_Activity_
Look through the records and copy each line with the string "cyan" in it.

··· Material for the task ···

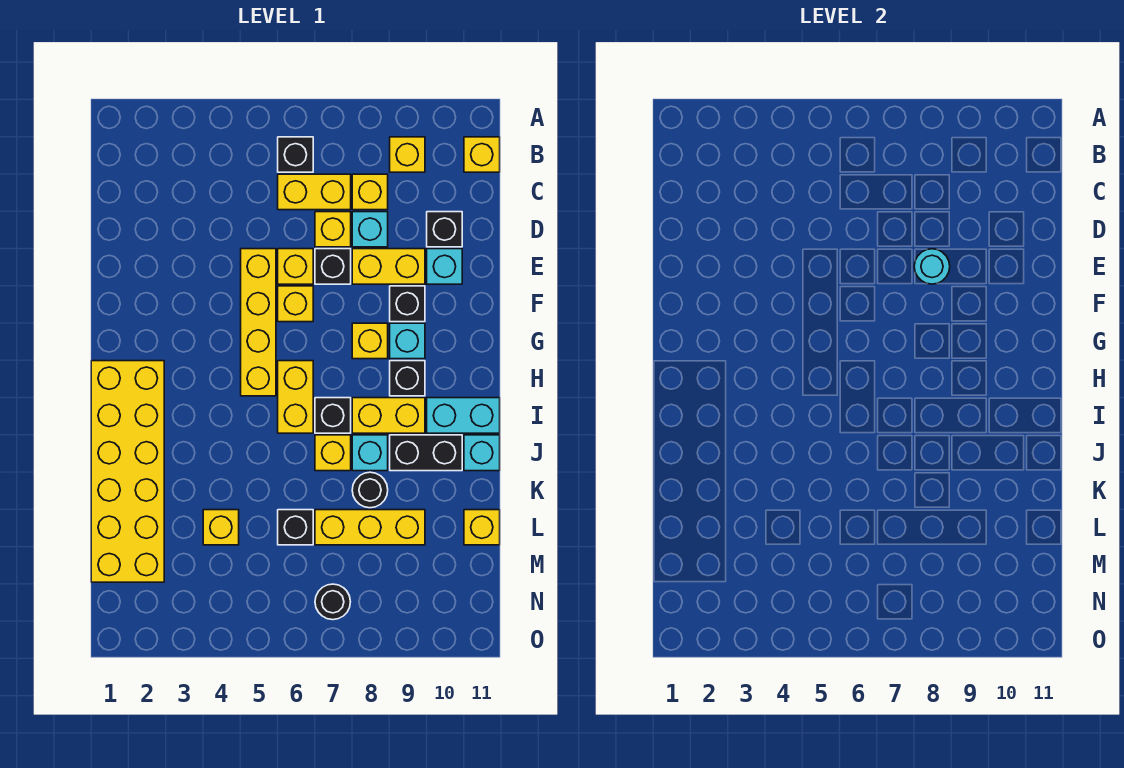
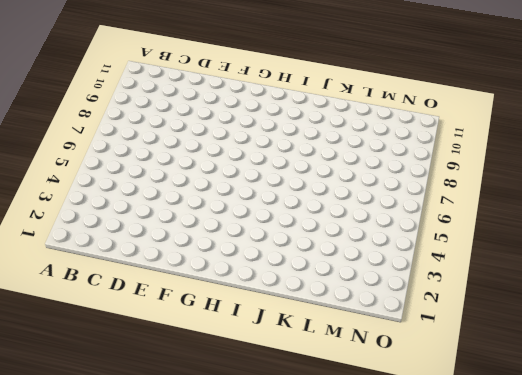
none -> black brick B6 level 1
none -> yellow brick B9 level 1
none -> yellow brick B11 level 1
none -> yellow brick C6:C7 level 1

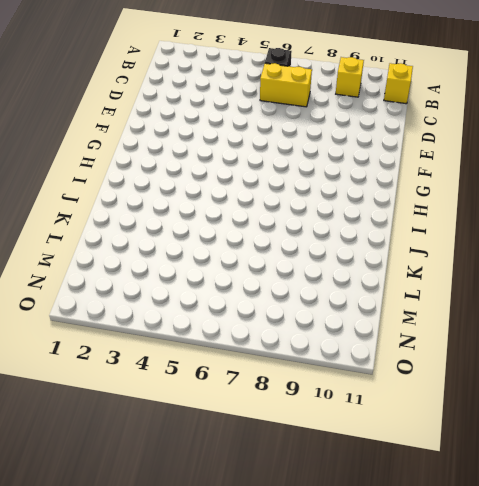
none -> yellow brick C8 level 1
none -> yellow brick D7 level 1
none -> cyan brick D8 level 1
none -> black brick D10 level 1

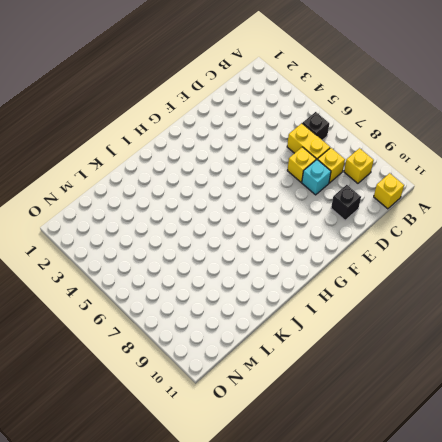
none -> yellow brick E5:H5 level 1
none -> yellow brick E6 level 1
none -> black brick E7 level 1
none -> yellow brick E8:E9 level 1

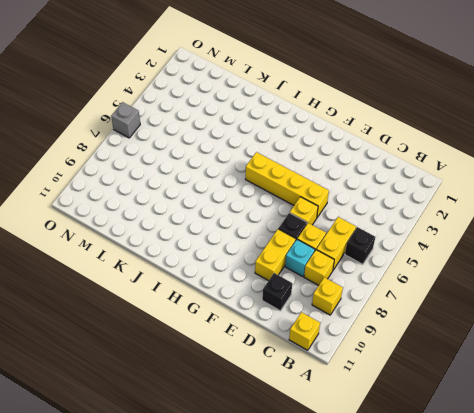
grey brick O6 level 1 -> none
none -> cyan brick E10 level 1
none -> yellow brick F6 level 1
none -> black brick F9 level 1
none -> yellow brick G8 level 1

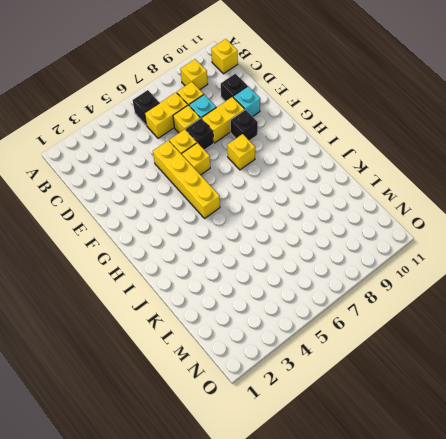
none -> cyan brick G9 level 1
none -> yellow brick H1:M2 level 1
none -> yellow brick H6:I6 level 1
none -> black brick H9 level 1

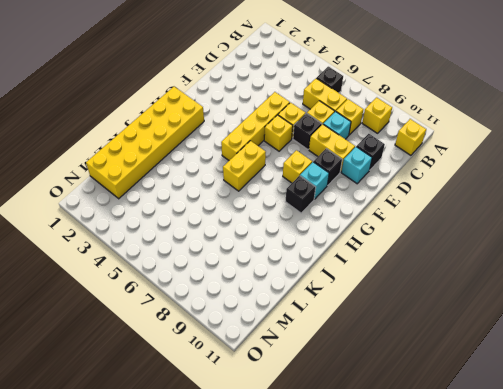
none -> black brick I7 level 1
none -> yellow brick I8:I9 level 1
none -> cyan brick I10:I11 level 1
none -> yellow brick J7 level 1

···

_Expected output_
none -> cyan brick D8 level 1
none -> cyan brick E10 level 1
none -> cyan brick G9 level 1
none -> cyan brick I10:I11 level 1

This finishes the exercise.